** What you have to do **
Which lines in the records below mention the word "camera"? Copy each one out.

╭─ Input records

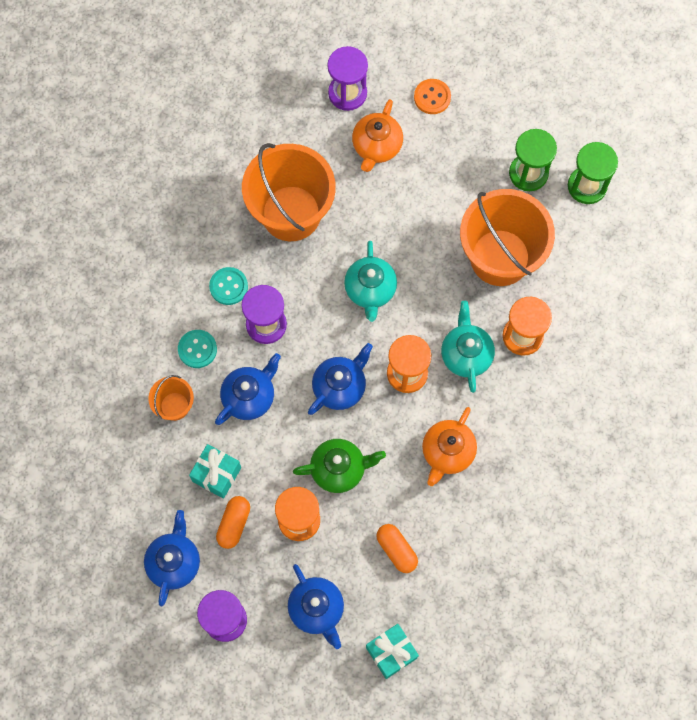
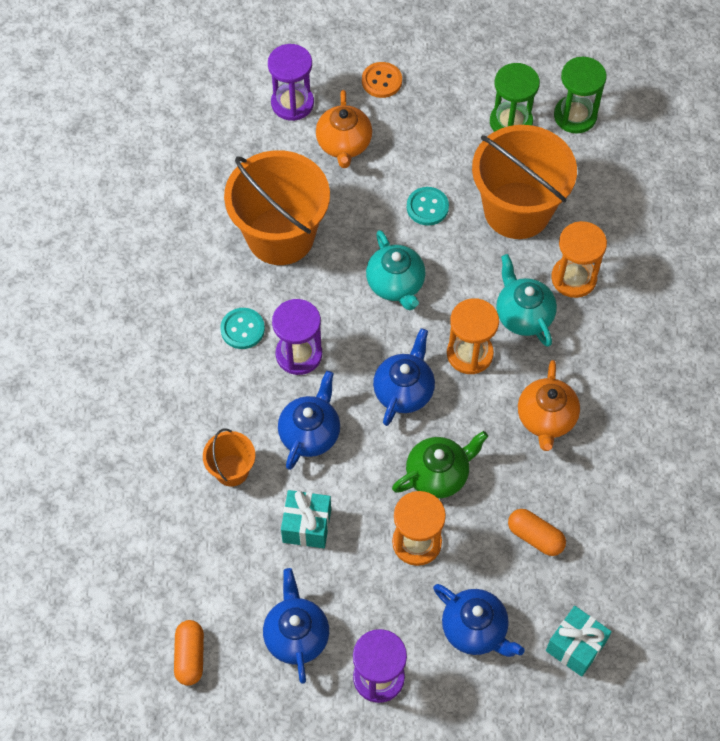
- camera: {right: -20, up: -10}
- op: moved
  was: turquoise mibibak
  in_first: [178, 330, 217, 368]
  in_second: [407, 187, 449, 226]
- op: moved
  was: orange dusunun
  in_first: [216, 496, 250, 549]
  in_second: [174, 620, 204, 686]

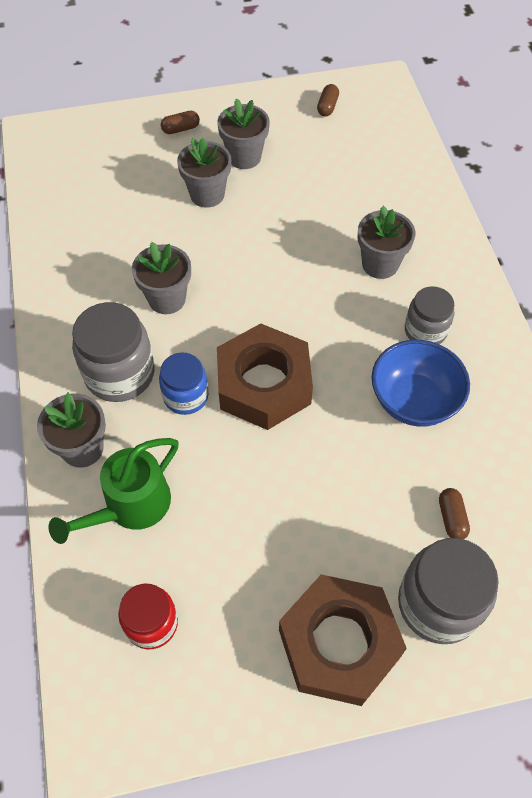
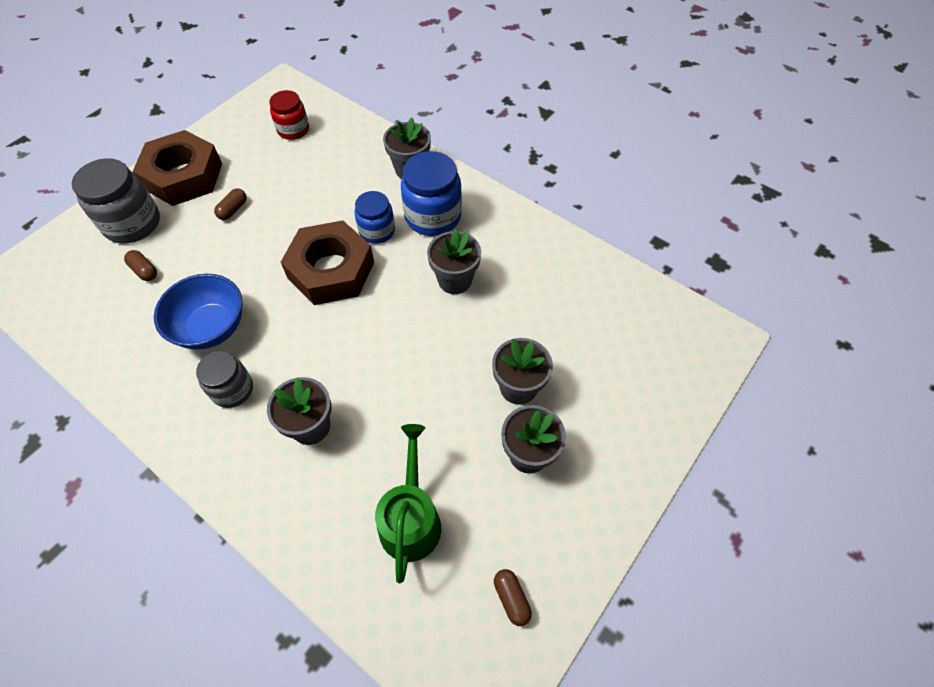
- camera: {right: 140, up: 0}
- op: moved
  was: green zapalul
  in_first: [48, 438, 179, 544]
  in_second: [375, 424, 441, 583]
- op: moved
  was: brown dusunun
  in_first: [161, 111, 200, 134]
  in_second: [214, 188, 247, 220]
- op: recoloured
  was: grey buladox
  now: blue buladox
  in_first: [72, 302, 154, 402]
  in_second: [401, 151, 462, 236]

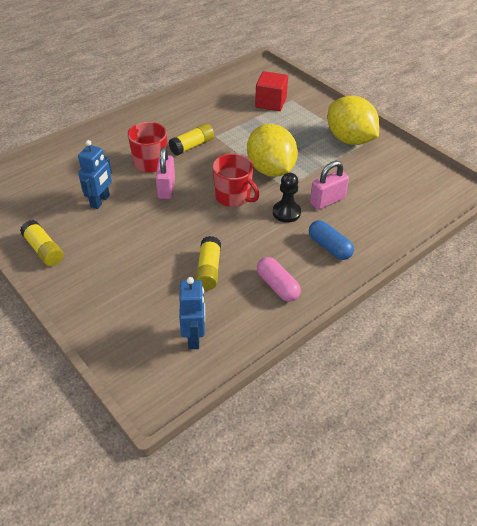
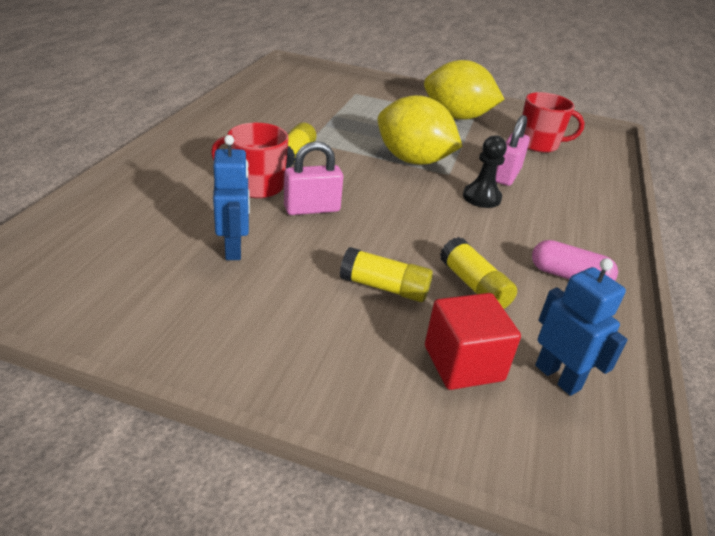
- camera: {right: -35, up: -10}
- op: removed
  was: blue dusunun
  in_first: [309, 220, 354, 260]
- op: moved
  was: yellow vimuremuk
  in_first: [20, 220, 64, 266]
  in_second: [340, 247, 433, 302]
- op: moved
  was: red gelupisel
  in_first: [212, 154, 259, 207]
  in_second: [522, 92, 585, 153]
- op: moved
  was: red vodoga
  in_first: [255, 71, 288, 111]
  in_second: [425, 293, 521, 390]
- op: turned
  was: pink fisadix
  in_first: [156, 147, 175, 199]
  in_second: [284, 141, 343, 215]
  clockwise: -75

╰─

** Task output **
- camera: {right: -20, up: -10}
- camera: {right: 140, up: 0}
- camera: {right: -35, up: -10}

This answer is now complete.